### Problem to solve
Each line below must be written out exactly as shown.

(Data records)
☆ ☆ ☆ ☆ ☆
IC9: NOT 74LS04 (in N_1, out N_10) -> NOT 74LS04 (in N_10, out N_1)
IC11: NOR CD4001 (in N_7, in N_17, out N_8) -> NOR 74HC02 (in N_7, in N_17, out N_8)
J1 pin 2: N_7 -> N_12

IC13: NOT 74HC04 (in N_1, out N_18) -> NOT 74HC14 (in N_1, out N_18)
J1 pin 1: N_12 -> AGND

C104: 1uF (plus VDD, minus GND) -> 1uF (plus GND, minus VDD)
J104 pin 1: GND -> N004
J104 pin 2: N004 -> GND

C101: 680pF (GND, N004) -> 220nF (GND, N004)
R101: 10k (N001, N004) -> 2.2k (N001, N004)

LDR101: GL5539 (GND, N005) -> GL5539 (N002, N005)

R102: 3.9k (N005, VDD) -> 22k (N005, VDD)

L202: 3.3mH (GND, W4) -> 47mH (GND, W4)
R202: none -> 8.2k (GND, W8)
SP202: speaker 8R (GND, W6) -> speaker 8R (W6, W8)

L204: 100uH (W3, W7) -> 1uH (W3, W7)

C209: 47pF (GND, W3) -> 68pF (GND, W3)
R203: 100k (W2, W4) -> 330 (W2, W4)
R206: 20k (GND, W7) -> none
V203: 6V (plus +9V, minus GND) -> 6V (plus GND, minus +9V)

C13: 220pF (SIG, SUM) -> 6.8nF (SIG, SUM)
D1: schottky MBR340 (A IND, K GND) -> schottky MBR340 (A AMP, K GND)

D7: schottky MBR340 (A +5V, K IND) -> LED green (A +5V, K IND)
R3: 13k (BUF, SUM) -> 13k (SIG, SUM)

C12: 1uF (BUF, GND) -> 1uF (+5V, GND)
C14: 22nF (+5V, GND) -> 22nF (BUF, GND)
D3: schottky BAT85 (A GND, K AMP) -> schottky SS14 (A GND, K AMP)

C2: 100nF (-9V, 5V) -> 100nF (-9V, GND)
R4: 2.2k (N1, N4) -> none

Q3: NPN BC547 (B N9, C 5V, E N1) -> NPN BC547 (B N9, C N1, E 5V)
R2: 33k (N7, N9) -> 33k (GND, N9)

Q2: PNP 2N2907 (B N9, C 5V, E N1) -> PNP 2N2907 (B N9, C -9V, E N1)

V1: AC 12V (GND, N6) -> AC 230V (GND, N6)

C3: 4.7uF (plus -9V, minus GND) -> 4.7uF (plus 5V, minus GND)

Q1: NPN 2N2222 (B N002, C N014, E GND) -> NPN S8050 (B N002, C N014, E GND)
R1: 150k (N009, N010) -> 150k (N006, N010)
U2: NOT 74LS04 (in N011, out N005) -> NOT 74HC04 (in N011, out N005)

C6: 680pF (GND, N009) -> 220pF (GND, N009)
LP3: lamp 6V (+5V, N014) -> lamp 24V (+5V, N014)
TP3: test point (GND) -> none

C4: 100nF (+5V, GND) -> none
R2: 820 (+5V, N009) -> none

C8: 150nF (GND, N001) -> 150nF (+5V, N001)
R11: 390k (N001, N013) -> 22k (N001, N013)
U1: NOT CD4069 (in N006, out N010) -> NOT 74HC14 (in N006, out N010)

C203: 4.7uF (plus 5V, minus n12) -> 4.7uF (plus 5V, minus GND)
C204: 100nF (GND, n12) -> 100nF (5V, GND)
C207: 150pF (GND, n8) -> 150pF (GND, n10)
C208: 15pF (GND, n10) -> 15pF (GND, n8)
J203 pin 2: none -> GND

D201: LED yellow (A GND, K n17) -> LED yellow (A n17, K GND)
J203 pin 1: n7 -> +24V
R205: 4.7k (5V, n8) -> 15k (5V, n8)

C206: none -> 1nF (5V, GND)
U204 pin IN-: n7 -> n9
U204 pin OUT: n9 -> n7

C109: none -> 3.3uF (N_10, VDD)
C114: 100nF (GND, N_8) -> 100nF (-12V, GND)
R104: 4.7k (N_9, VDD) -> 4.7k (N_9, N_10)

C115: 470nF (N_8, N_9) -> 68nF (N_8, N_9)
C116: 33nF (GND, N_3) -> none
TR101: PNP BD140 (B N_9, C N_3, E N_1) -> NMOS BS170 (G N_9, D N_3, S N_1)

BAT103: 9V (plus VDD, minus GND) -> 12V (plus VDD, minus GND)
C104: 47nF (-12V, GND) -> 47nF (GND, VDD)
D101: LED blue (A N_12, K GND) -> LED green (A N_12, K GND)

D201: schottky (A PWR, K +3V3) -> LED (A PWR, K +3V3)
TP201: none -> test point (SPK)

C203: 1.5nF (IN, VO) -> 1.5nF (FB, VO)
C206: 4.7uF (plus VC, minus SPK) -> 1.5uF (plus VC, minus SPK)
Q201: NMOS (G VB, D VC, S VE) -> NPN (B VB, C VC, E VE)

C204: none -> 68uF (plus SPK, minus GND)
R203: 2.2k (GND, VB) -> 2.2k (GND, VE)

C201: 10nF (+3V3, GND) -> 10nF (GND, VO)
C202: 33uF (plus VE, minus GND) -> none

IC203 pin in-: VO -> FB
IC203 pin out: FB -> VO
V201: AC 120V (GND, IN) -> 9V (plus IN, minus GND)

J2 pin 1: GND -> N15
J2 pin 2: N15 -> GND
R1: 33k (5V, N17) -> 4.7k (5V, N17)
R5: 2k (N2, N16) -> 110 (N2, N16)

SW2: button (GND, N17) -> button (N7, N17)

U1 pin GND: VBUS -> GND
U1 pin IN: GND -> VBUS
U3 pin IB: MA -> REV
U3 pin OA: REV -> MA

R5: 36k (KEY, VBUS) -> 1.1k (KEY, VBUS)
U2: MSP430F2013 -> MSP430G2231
☆ ☆ ☆ ☆ ☆
### Answer to the exercise
IC9: NOT 74LS04 (in N_1, out N_10) -> NOT 74LS04 (in N_10, out N_1)
IC11: NOR CD4001 (in N_7, in N_17, out N_8) -> NOR 74HC02 (in N_7, in N_17, out N_8)
J1 pin 2: N_7 -> N_12

IC13: NOT 74HC04 (in N_1, out N_18) -> NOT 74HC14 (in N_1, out N_18)
J1 pin 1: N_12 -> AGND

C104: 1uF (plus VDD, minus GND) -> 1uF (plus GND, minus VDD)
J104 pin 1: GND -> N004
J104 pin 2: N004 -> GND

C101: 680pF (GND, N004) -> 220nF (GND, N004)
R101: 10k (N001, N004) -> 2.2k (N001, N004)

LDR101: GL5539 (GND, N005) -> GL5539 (N002, N005)

R102: 3.9k (N005, VDD) -> 22k (N005, VDD)

L202: 3.3mH (GND, W4) -> 47mH (GND, W4)
R202: none -> 8.2k (GND, W8)
SP202: speaker 8R (GND, W6) -> speaker 8R (W6, W8)

L204: 100uH (W3, W7) -> 1uH (W3, W7)

C209: 47pF (GND, W3) -> 68pF (GND, W3)
R203: 100k (W2, W4) -> 330 (W2, W4)
R206: 20k (GND, W7) -> none
V203: 6V (plus +9V, minus GND) -> 6V (plus GND, minus +9V)

C13: 220pF (SIG, SUM) -> 6.8nF (SIG, SUM)
D1: schottky MBR340 (A IND, K GND) -> schottky MBR340 (A AMP, K GND)

D7: schottky MBR340 (A +5V, K IND) -> LED green (A +5V, K IND)
R3: 13k (BUF, SUM) -> 13k (SIG, SUM)

C12: 1uF (BUF, GND) -> 1uF (+5V, GND)
C14: 22nF (+5V, GND) -> 22nF (BUF, GND)
D3: schottky BAT85 (A GND, K AMP) -> schottky SS14 (A GND, K AMP)

C2: 100nF (-9V, 5V) -> 100nF (-9V, GND)
R4: 2.2k (N1, N4) -> none

Q3: NPN BC547 (B N9, C 5V, E N1) -> NPN BC547 (B N9, C N1, E 5V)
R2: 33k (N7, N9) -> 33k (GND, N9)

Q2: PNP 2N2907 (B N9, C 5V, E N1) -> PNP 2N2907 (B N9, C -9V, E N1)

V1: AC 12V (GND, N6) -> AC 230V (GND, N6)

C3: 4.7uF (plus -9V, minus GND) -> 4.7uF (plus 5V, minus GND)

Q1: NPN 2N2222 (B N002, C N014, E GND) -> NPN S8050 (B N002, C N014, E GND)
R1: 150k (N009, N010) -> 150k (N006, N010)
U2: NOT 74LS04 (in N011, out N005) -> NOT 74HC04 (in N011, out N005)

C6: 680pF (GND, N009) -> 220pF (GND, N009)
LP3: lamp 6V (+5V, N014) -> lamp 24V (+5V, N014)
TP3: test point (GND) -> none

C4: 100nF (+5V, GND) -> none
R2: 820 (+5V, N009) -> none

C8: 150nF (GND, N001) -> 150nF (+5V, N001)
R11: 390k (N001, N013) -> 22k (N001, N013)
U1: NOT CD4069 (in N006, out N010) -> NOT 74HC14 (in N006, out N010)

C203: 4.7uF (plus 5V, minus n12) -> 4.7uF (plus 5V, minus GND)
C204: 100nF (GND, n12) -> 100nF (5V, GND)
C207: 150pF (GND, n8) -> 150pF (GND, n10)
C208: 15pF (GND, n10) -> 15pF (GND, n8)
J203 pin 2: none -> GND

D201: LED yellow (A GND, K n17) -> LED yellow (A n17, K GND)
J203 pin 1: n7 -> +24V
R205: 4.7k (5V, n8) -> 15k (5V, n8)

C206: none -> 1nF (5V, GND)
U204 pin IN-: n7 -> n9
U204 pin OUT: n9 -> n7

C109: none -> 3.3uF (N_10, VDD)
C114: 100nF (GND, N_8) -> 100nF (-12V, GND)
R104: 4.7k (N_9, VDD) -> 4.7k (N_9, N_10)

C115: 470nF (N_8, N_9) -> 68nF (N_8, N_9)
C116: 33nF (GND, N_3) -> none
TR101: PNP BD140 (B N_9, C N_3, E N_1) -> NMOS BS170 (G N_9, D N_3, S N_1)

BAT103: 9V (plus VDD, minus GND) -> 12V (plus VDD, minus GND)
C104: 47nF (-12V, GND) -> 47nF (GND, VDD)
D101: LED blue (A N_12, K GND) -> LED green (A N_12, K GND)

D201: schottky (A PWR, K +3V3) -> LED (A PWR, K +3V3)
TP201: none -> test point (SPK)

C203: 1.5nF (IN, VO) -> 1.5nF (FB, VO)
C206: 4.7uF (plus VC, minus SPK) -> 1.5uF (plus VC, minus SPK)
Q201: NMOS (G VB, D VC, S VE) -> NPN (B VB, C VC, E VE)

C204: none -> 68uF (plus SPK, minus GND)
R203: 2.2k (GND, VB) -> 2.2k (GND, VE)

C201: 10nF (+3V3, GND) -> 10nF (GND, VO)
C202: 33uF (plus VE, minus GND) -> none

IC203 pin in-: VO -> FB
IC203 pin out: FB -> VO
V201: AC 120V (GND, IN) -> 9V (plus IN, minus GND)

J2 pin 1: GND -> N15
J2 pin 2: N15 -> GND
R1: 33k (5V, N17) -> 4.7k (5V, N17)
R5: 2k (N2, N16) -> 110 (N2, N16)

SW2: button (GND, N17) -> button (N7, N17)

U1 pin GND: VBUS -> GND
U1 pin IN: GND -> VBUS
U3 pin IB: MA -> REV
U3 pin OA: REV -> MA

R5: 36k (KEY, VBUS) -> 1.1k (KEY, VBUS)
U2: MSP430F2013 -> MSP430G2231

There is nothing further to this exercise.